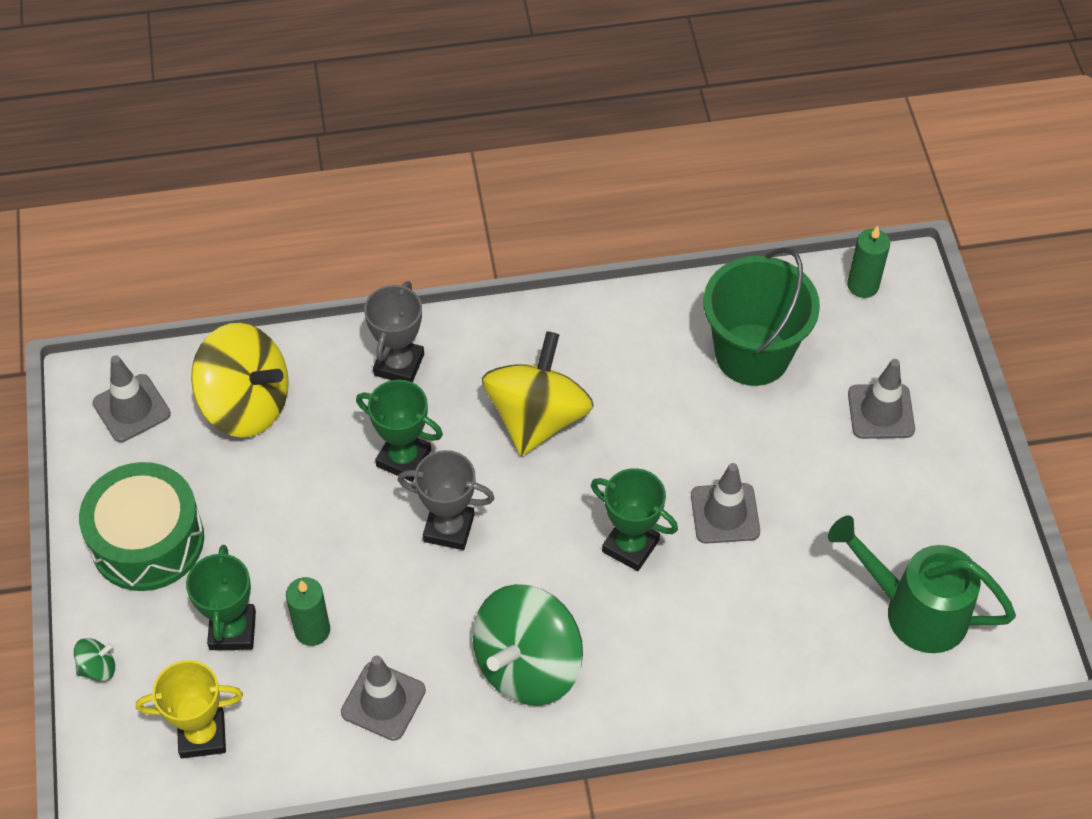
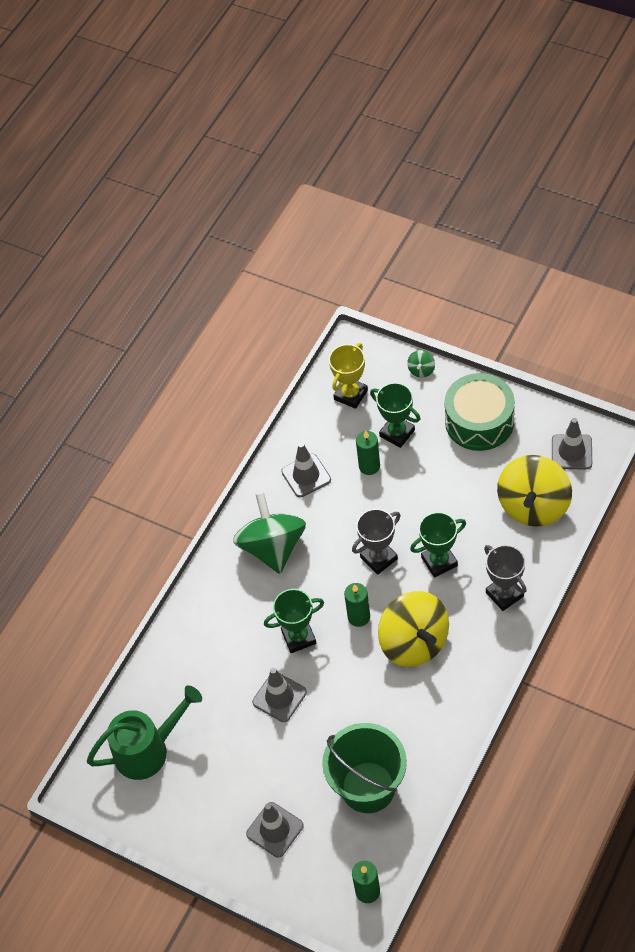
camera: 135 degrees right, 0 degrees up
(246, 404) = (533, 506): yellow spinning top -> yellow spinning top turned 45 degrees counterclockwise
(549, 498) = (359, 617): none -> green candle

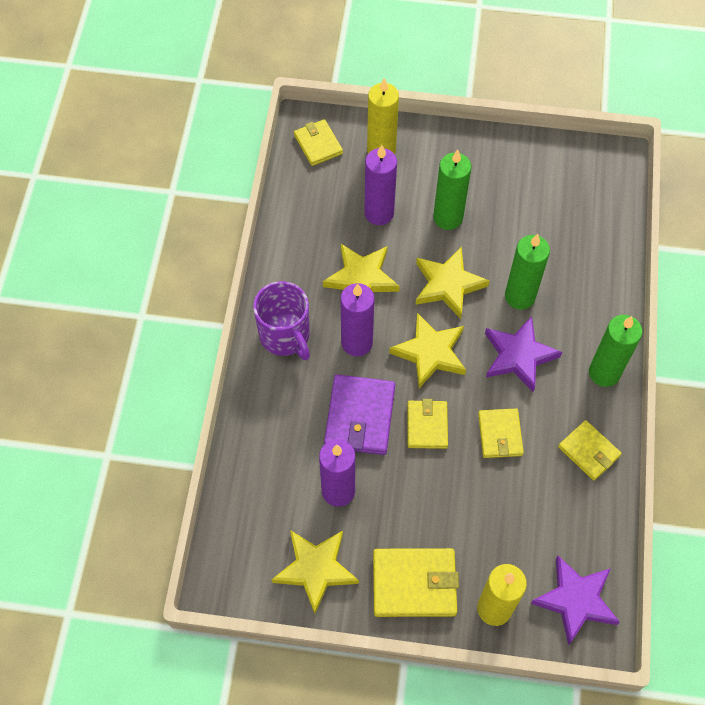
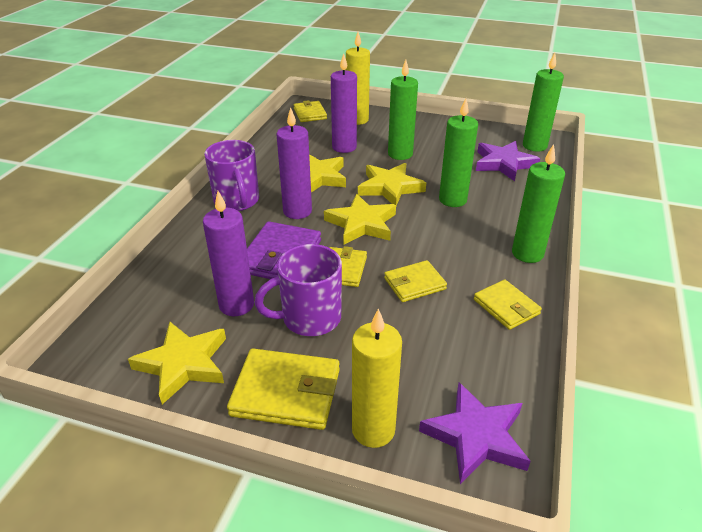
camera: 10 degrees right, 25 degrees down
(411, 496) = (309, 318): none -> purple mug
(500, 434) = (414, 284): yellow wallet -> yellow wallet turned 60 degrees clockwise
(518, 356) = (444, 234): purple star -> purple star (503, 164)
(602, 177) = (534, 146): none -> green candle

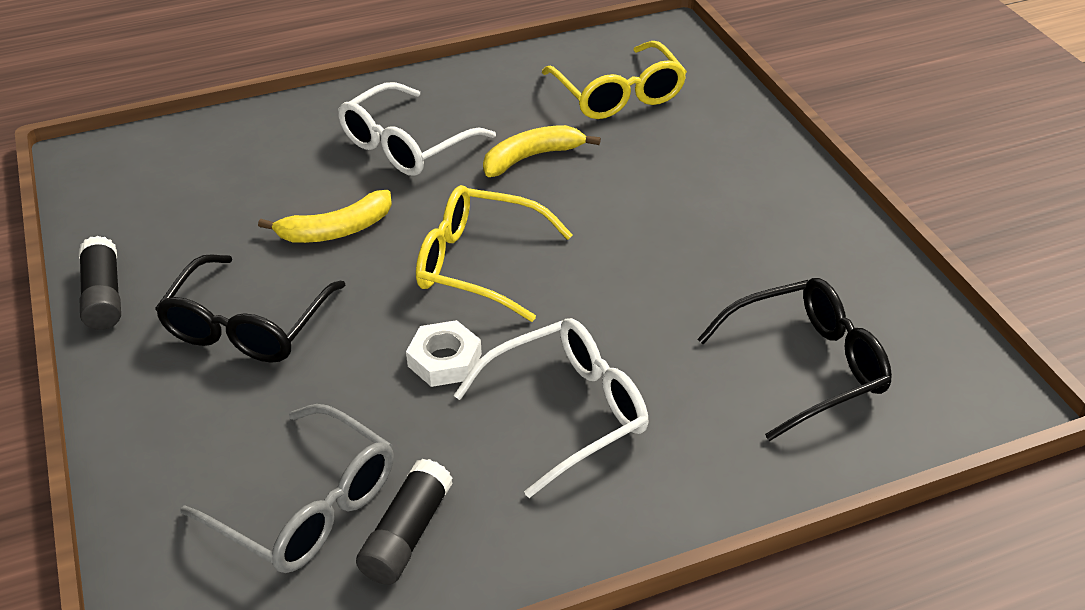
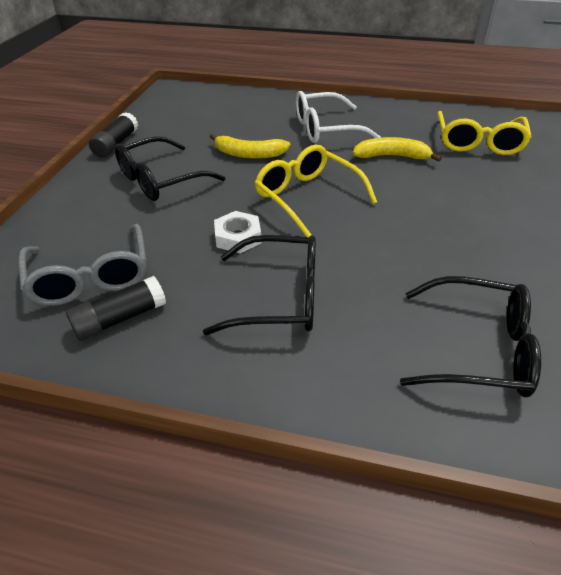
camera: 35 degrees right, 0 degrees up
(565, 412) = (278, 297): white glasses -> black glasses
--
Print all the material above verbatim and omit its pictures.

camera: 135 degrees right, 0 degrees up
(246, 404) = (533, 506): yellow spinning top -> yellow spinning top turned 45 degrees counterclockwise
(549, 498) = (359, 617): none -> green candle

camera: 10 degrees right, 25 degrees down
(411, 496) = (309, 318): none -> purple mug
(500, 434) = (414, 284): yellow wallet -> yellow wallet turned 60 degrees clockwise
(518, 356) = (444, 234): purple star -> purple star (503, 164)
(602, 177) = (534, 146): none -> green candle

camera: 35 degrees right, 0 degrees up
(565, 412) = (278, 297): white glasses -> black glasses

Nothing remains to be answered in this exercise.